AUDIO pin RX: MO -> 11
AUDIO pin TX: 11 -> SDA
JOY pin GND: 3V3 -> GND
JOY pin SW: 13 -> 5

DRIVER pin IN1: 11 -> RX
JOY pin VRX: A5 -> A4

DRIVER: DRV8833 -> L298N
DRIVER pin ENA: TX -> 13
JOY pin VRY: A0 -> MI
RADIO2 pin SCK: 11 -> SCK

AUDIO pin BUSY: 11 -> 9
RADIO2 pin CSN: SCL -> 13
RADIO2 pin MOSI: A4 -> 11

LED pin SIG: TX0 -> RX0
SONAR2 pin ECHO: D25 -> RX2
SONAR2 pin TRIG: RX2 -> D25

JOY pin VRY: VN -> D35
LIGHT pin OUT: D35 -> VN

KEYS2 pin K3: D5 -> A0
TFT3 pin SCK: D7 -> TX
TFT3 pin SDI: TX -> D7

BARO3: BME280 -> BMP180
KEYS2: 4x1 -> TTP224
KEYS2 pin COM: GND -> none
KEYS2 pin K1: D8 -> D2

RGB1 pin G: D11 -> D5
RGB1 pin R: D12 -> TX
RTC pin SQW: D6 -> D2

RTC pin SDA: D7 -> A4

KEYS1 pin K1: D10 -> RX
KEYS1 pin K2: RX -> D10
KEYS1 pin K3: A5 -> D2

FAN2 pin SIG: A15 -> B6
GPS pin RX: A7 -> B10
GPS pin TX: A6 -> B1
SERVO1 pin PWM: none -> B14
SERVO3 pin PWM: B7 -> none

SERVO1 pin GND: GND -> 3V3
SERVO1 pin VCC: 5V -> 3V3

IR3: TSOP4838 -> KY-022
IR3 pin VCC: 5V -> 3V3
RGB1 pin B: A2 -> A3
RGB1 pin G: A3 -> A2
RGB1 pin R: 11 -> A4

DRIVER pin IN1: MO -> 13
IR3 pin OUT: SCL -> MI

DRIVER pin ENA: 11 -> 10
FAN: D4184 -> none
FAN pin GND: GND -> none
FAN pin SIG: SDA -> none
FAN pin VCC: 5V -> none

⁂

**Exercise aim**
Each entry above is to be copied out exactly.

**Answer section**
AUDIO pin RX: MO -> 11
AUDIO pin TX: 11 -> SDA
JOY pin GND: 3V3 -> GND
JOY pin SW: 13 -> 5

DRIVER pin IN1: 11 -> RX
JOY pin VRX: A5 -> A4

DRIVER: DRV8833 -> L298N
DRIVER pin ENA: TX -> 13
JOY pin VRY: A0 -> MI
RADIO2 pin SCK: 11 -> SCK

AUDIO pin BUSY: 11 -> 9
RADIO2 pin CSN: SCL -> 13
RADIO2 pin MOSI: A4 -> 11

LED pin SIG: TX0 -> RX0
SONAR2 pin ECHO: D25 -> RX2
SONAR2 pin TRIG: RX2 -> D25

JOY pin VRY: VN -> D35
LIGHT pin OUT: D35 -> VN

KEYS2 pin K3: D5 -> A0
TFT3 pin SCK: D7 -> TX
TFT3 pin SDI: TX -> D7

BARO3: BME280 -> BMP180
KEYS2: 4x1 -> TTP224
KEYS2 pin COM: GND -> none
KEYS2 pin K1: D8 -> D2

RGB1 pin G: D11 -> D5
RGB1 pin R: D12 -> TX
RTC pin SQW: D6 -> D2

RTC pin SDA: D7 -> A4

KEYS1 pin K1: D10 -> RX
KEYS1 pin K2: RX -> D10
KEYS1 pin K3: A5 -> D2

FAN2 pin SIG: A15 -> B6
GPS pin RX: A7 -> B10
GPS pin TX: A6 -> B1
SERVO1 pin PWM: none -> B14
SERVO3 pin PWM: B7 -> none

SERVO1 pin GND: GND -> 3V3
SERVO1 pin VCC: 5V -> 3V3

IR3: TSOP4838 -> KY-022
IR3 pin VCC: 5V -> 3V3
RGB1 pin B: A2 -> A3
RGB1 pin G: A3 -> A2
RGB1 pin R: 11 -> A4

DRIVER pin IN1: MO -> 13
IR3 pin OUT: SCL -> MI

DRIVER pin ENA: 11 -> 10
FAN: D4184 -> none
FAN pin GND: GND -> none
FAN pin SIG: SDA -> none
FAN pin VCC: 5V -> none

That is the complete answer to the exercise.